*** Begin section ***

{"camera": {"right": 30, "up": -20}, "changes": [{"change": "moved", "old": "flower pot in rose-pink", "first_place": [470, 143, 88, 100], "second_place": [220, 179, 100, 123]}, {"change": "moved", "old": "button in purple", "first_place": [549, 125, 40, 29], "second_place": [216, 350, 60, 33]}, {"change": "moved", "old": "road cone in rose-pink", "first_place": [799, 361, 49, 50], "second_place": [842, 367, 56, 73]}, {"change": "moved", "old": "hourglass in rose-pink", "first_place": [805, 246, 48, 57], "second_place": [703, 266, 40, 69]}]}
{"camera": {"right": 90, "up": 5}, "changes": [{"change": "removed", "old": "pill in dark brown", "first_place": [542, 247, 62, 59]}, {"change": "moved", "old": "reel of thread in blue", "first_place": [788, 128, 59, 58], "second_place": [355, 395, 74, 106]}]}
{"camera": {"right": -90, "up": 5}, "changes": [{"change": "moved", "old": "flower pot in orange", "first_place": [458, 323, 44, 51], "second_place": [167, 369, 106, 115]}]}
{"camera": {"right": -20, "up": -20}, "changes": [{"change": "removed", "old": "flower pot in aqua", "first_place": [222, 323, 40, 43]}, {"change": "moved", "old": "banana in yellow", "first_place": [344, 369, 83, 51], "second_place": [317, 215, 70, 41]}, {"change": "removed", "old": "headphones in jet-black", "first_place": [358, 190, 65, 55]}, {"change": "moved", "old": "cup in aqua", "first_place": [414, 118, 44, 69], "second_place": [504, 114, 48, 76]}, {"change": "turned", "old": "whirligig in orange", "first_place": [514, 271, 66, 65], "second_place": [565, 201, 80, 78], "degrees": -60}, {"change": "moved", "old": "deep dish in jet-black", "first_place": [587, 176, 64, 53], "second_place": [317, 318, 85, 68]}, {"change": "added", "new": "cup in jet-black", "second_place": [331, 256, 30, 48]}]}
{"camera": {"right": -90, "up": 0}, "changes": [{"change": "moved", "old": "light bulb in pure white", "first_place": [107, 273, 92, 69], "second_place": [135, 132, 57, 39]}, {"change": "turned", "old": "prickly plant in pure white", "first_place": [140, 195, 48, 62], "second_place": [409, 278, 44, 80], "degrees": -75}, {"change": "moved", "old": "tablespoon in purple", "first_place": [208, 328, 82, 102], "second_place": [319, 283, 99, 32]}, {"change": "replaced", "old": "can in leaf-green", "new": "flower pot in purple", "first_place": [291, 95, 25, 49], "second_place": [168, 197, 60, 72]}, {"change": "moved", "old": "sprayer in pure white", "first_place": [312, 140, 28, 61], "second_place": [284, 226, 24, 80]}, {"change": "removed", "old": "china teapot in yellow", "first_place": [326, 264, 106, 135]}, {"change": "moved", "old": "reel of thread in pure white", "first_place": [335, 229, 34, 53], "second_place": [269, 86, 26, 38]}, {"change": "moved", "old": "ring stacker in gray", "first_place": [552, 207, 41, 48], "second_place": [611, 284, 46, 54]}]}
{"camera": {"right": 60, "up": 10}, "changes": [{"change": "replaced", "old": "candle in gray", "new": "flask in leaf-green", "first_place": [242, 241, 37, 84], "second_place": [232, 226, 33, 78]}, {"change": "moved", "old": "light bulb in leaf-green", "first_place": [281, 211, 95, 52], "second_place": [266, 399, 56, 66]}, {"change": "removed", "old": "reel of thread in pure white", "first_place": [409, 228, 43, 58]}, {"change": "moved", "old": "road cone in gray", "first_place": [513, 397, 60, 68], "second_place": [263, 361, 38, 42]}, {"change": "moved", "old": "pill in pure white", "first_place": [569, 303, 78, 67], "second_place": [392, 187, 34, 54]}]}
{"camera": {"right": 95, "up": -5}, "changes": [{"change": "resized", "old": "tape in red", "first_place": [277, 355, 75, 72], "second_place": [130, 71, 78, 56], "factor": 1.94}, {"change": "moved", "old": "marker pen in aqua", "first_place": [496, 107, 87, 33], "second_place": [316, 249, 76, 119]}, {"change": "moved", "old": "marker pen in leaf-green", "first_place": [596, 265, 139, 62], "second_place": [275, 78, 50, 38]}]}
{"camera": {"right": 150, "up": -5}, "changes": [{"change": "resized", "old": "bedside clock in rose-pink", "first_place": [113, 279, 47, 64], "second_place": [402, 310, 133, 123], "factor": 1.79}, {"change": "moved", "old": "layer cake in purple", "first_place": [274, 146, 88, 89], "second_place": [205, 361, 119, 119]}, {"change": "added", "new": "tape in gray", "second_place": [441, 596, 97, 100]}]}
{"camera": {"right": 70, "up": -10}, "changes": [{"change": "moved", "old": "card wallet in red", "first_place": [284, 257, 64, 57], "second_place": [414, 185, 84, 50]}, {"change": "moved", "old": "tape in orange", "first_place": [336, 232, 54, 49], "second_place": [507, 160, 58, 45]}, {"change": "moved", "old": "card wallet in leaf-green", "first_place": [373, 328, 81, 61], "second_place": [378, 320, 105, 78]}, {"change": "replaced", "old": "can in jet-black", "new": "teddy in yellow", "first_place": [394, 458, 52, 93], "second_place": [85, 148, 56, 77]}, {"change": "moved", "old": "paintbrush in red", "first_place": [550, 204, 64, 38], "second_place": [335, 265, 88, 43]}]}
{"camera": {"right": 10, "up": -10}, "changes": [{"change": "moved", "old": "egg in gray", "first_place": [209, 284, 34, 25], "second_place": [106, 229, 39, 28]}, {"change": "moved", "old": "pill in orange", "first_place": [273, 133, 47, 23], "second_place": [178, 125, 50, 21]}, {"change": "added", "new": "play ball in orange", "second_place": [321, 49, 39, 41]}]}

*** End section ***

Copy every line of the records above exactly.

{"camera": {"right": 30, "up": -20}, "changes": [{"change": "moved", "old": "flower pot in rose-pink", "first_place": [470, 143, 88, 100], "second_place": [220, 179, 100, 123]}, {"change": "moved", "old": "button in purple", "first_place": [549, 125, 40, 29], "second_place": [216, 350, 60, 33]}, {"change": "moved", "old": "road cone in rose-pink", "first_place": [799, 361, 49, 50], "second_place": [842, 367, 56, 73]}, {"change": "moved", "old": "hourglass in rose-pink", "first_place": [805, 246, 48, 57], "second_place": [703, 266, 40, 69]}]}
{"camera": {"right": 90, "up": 5}, "changes": [{"change": "removed", "old": "pill in dark brown", "first_place": [542, 247, 62, 59]}, {"change": "moved", "old": "reel of thread in blue", "first_place": [788, 128, 59, 58], "second_place": [355, 395, 74, 106]}]}
{"camera": {"right": -90, "up": 5}, "changes": [{"change": "moved", "old": "flower pot in orange", "first_place": [458, 323, 44, 51], "second_place": [167, 369, 106, 115]}]}
{"camera": {"right": -20, "up": -20}, "changes": [{"change": "removed", "old": "flower pot in aqua", "first_place": [222, 323, 40, 43]}, {"change": "moved", "old": "banana in yellow", "first_place": [344, 369, 83, 51], "second_place": [317, 215, 70, 41]}, {"change": "removed", "old": "headphones in jet-black", "first_place": [358, 190, 65, 55]}, {"change": "moved", "old": "cup in aqua", "first_place": [414, 118, 44, 69], "second_place": [504, 114, 48, 76]}, {"change": "turned", "old": "whirligig in orange", "first_place": [514, 271, 66, 65], "second_place": [565, 201, 80, 78], "degrees": -60}, {"change": "moved", "old": "deep dish in jet-black", "first_place": [587, 176, 64, 53], "second_place": [317, 318, 85, 68]}, {"change": "added", "new": "cup in jet-black", "second_place": [331, 256, 30, 48]}]}
{"camera": {"right": -90, "up": 0}, "changes": [{"change": "moved", "old": "light bulb in pure white", "first_place": [107, 273, 92, 69], "second_place": [135, 132, 57, 39]}, {"change": "turned", "old": "prickly plant in pure white", "first_place": [140, 195, 48, 62], "second_place": [409, 278, 44, 80], "degrees": -75}, {"change": "moved", "old": "tablespoon in purple", "first_place": [208, 328, 82, 102], "second_place": [319, 283, 99, 32]}, {"change": "replaced", "old": "can in leaf-green", "new": "flower pot in purple", "first_place": [291, 95, 25, 49], "second_place": [168, 197, 60, 72]}, {"change": "moved", "old": "sprayer in pure white", "first_place": [312, 140, 28, 61], "second_place": [284, 226, 24, 80]}, {"change": "removed", "old": "china teapot in yellow", "first_place": [326, 264, 106, 135]}, {"change": "moved", "old": "reel of thread in pure white", "first_place": [335, 229, 34, 53], "second_place": [269, 86, 26, 38]}, {"change": "moved", "old": "ring stacker in gray", "first_place": [552, 207, 41, 48], "second_place": [611, 284, 46, 54]}]}
{"camera": {"right": 60, "up": 10}, "changes": [{"change": "replaced", "old": "candle in gray", "new": "flask in leaf-green", "first_place": [242, 241, 37, 84], "second_place": [232, 226, 33, 78]}, {"change": "moved", "old": "light bulb in leaf-green", "first_place": [281, 211, 95, 52], "second_place": [266, 399, 56, 66]}, {"change": "removed", "old": "reel of thread in pure white", "first_place": [409, 228, 43, 58]}, {"change": "moved", "old": "road cone in gray", "first_place": [513, 397, 60, 68], "second_place": [263, 361, 38, 42]}, {"change": "moved", "old": "pill in pure white", "first_place": [569, 303, 78, 67], "second_place": [392, 187, 34, 54]}]}
{"camera": {"right": 95, "up": -5}, "changes": [{"change": "resized", "old": "tape in red", "first_place": [277, 355, 75, 72], "second_place": [130, 71, 78, 56], "factor": 1.94}, {"change": "moved", "old": "marker pen in aqua", "first_place": [496, 107, 87, 33], "second_place": [316, 249, 76, 119]}, {"change": "moved", "old": "marker pen in leaf-green", "first_place": [596, 265, 139, 62], "second_place": [275, 78, 50, 38]}]}
{"camera": {"right": 150, "up": -5}, "changes": [{"change": "resized", "old": "bedside clock in rose-pink", "first_place": [113, 279, 47, 64], "second_place": [402, 310, 133, 123], "factor": 1.79}, {"change": "moved", "old": "layer cake in purple", "first_place": [274, 146, 88, 89], "second_place": [205, 361, 119, 119]}, {"change": "added", "new": "tape in gray", "second_place": [441, 596, 97, 100]}]}
{"camera": {"right": 70, "up": -10}, "changes": [{"change": "moved", "old": "card wallet in red", "first_place": [284, 257, 64, 57], "second_place": [414, 185, 84, 50]}, {"change": "moved", "old": "tape in orange", "first_place": [336, 232, 54, 49], "second_place": [507, 160, 58, 45]}, {"change": "moved", "old": "card wallet in leaf-green", "first_place": [373, 328, 81, 61], "second_place": [378, 320, 105, 78]}, {"change": "replaced", "old": "can in jet-black", "new": "teddy in yellow", "first_place": [394, 458, 52, 93], "second_place": [85, 148, 56, 77]}, {"change": "moved", "old": "paintbrush in red", "first_place": [550, 204, 64, 38], "second_place": [335, 265, 88, 43]}]}
{"camera": {"right": 10, "up": -10}, "changes": [{"change": "moved", "old": "egg in gray", "first_place": [209, 284, 34, 25], "second_place": [106, 229, 39, 28]}, {"change": "moved", "old": "pill in orange", "first_place": [273, 133, 47, 23], "second_place": [178, 125, 50, 21]}, {"change": "added", "new": "play ball in orange", "second_place": [321, 49, 39, 41]}]}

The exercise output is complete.